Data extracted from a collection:
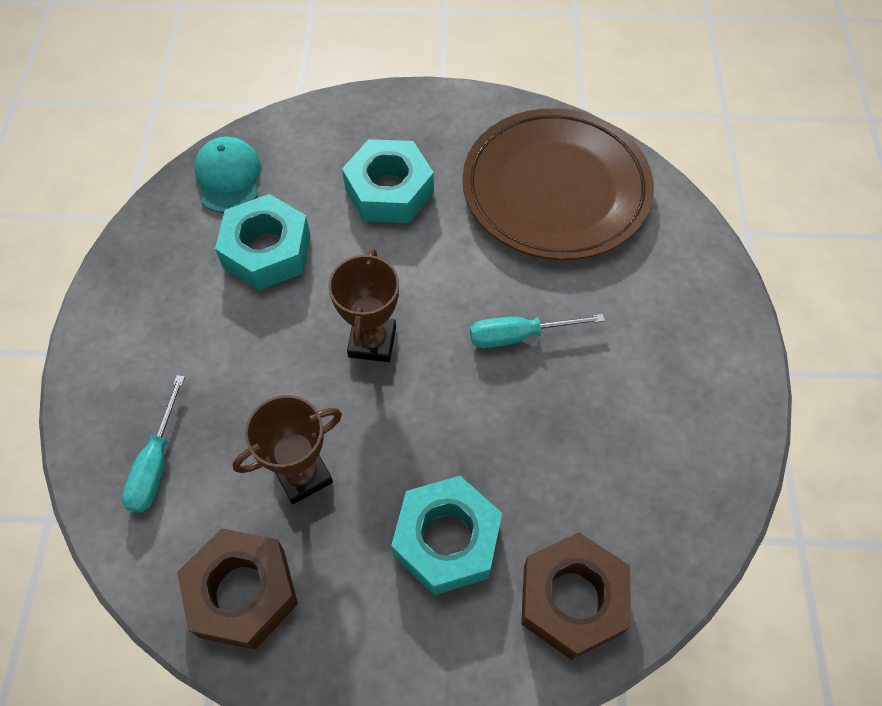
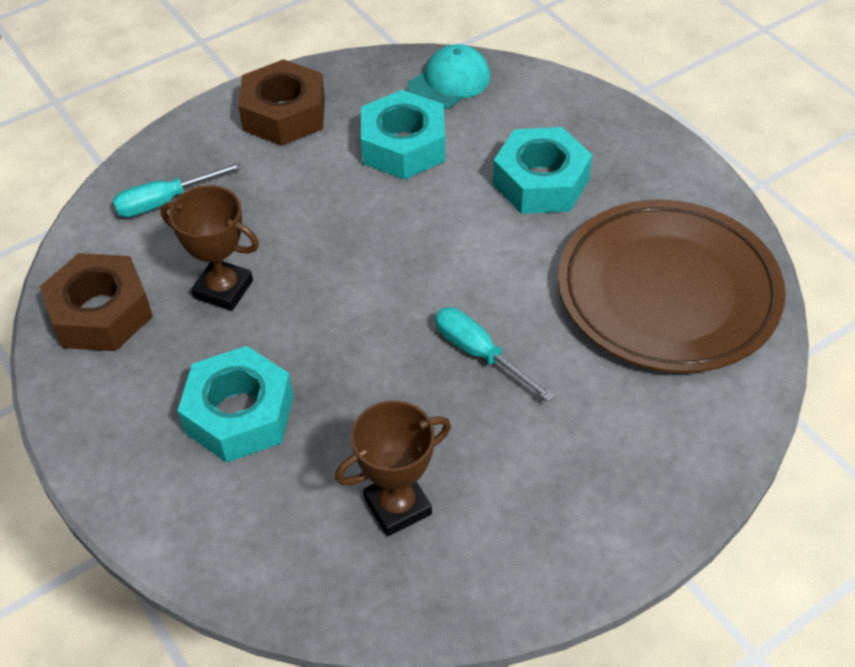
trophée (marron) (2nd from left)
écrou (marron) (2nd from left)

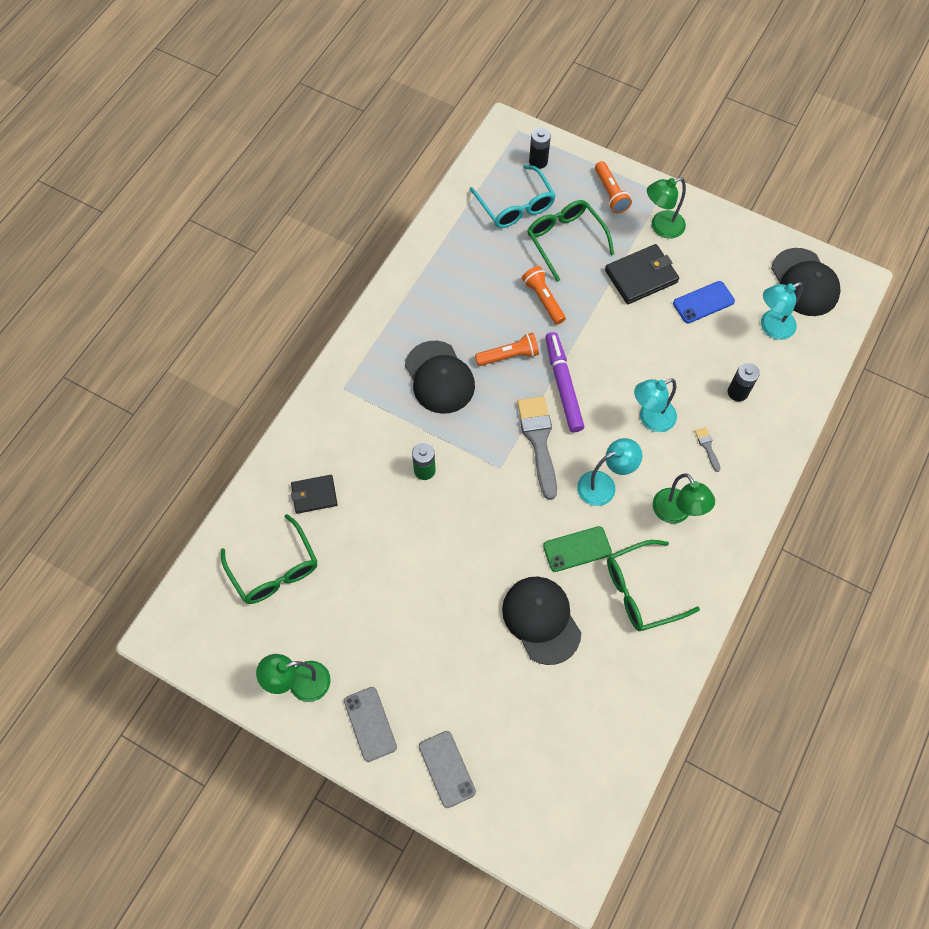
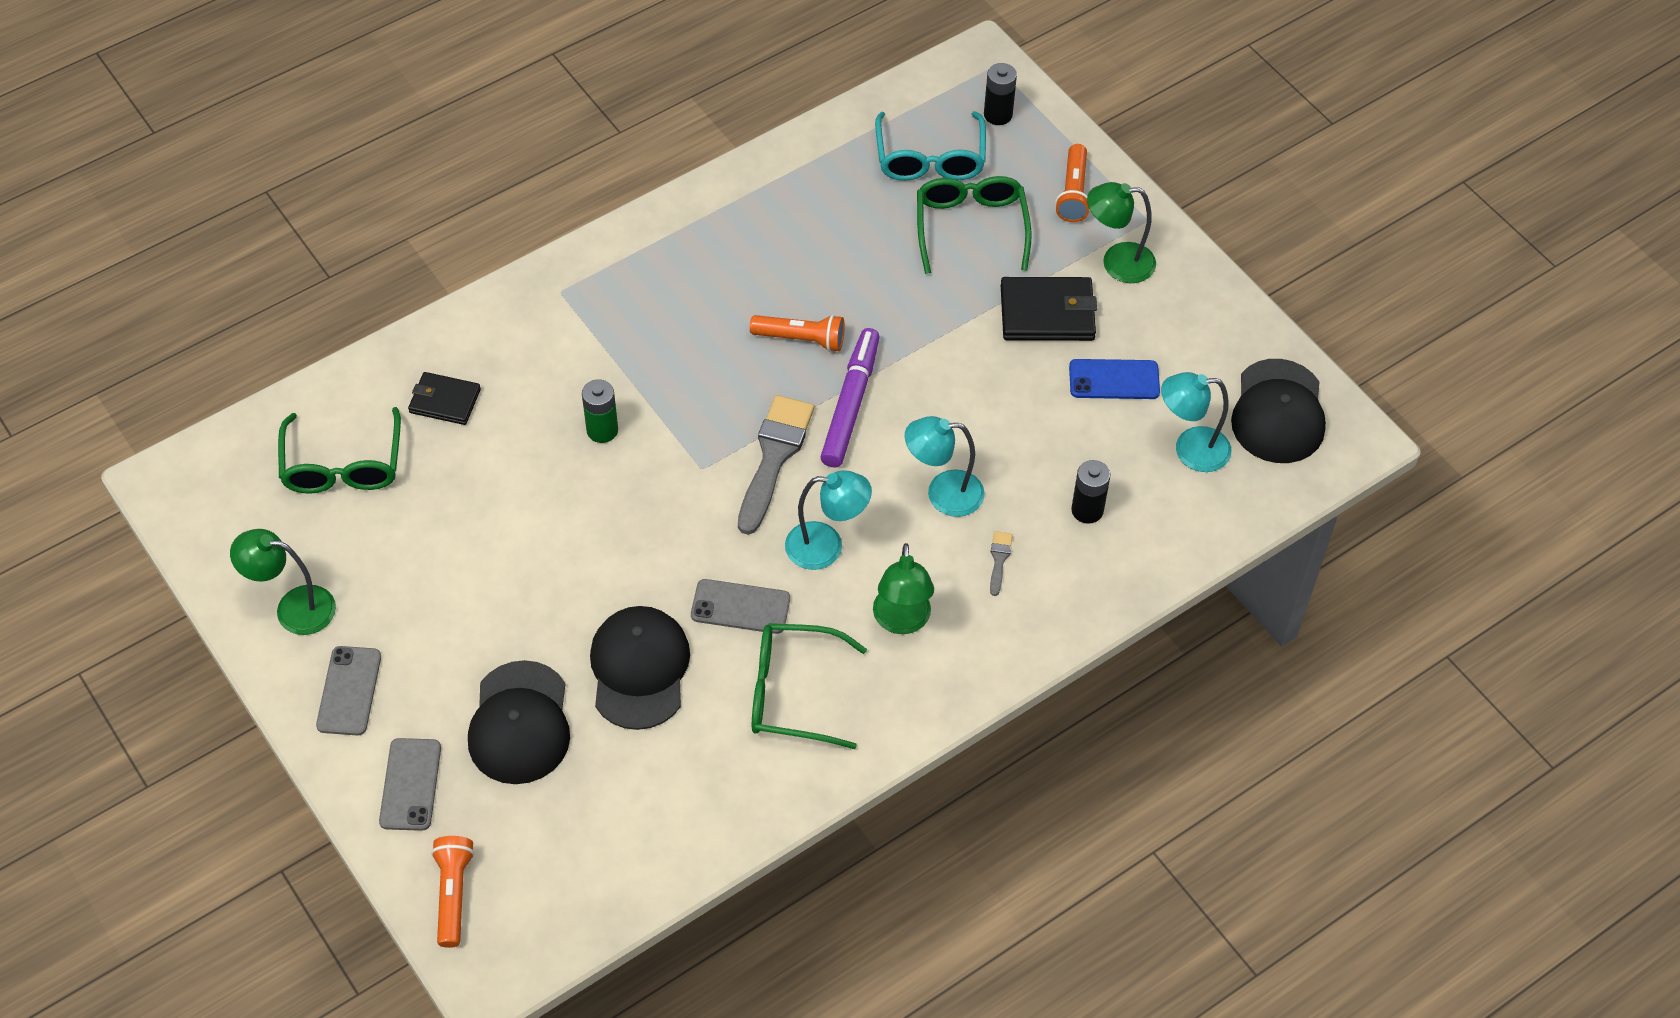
casquette (noir) (1st from left)
lampe de poche (orange) (1st from left)
téléphone (gris) (3rd from left)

WHAT TO PRODUCE → Only the text of the records above is to be reproduced, exactly as given; the pictures are dropped.

WRITTEN SOLUTION →
trophée (marron) (2nd from left)
écrou (marron) (2nd from left)

casquette (noir) (1st from left)
lampe de poche (orange) (1st from left)
téléphone (gris) (3rd from left)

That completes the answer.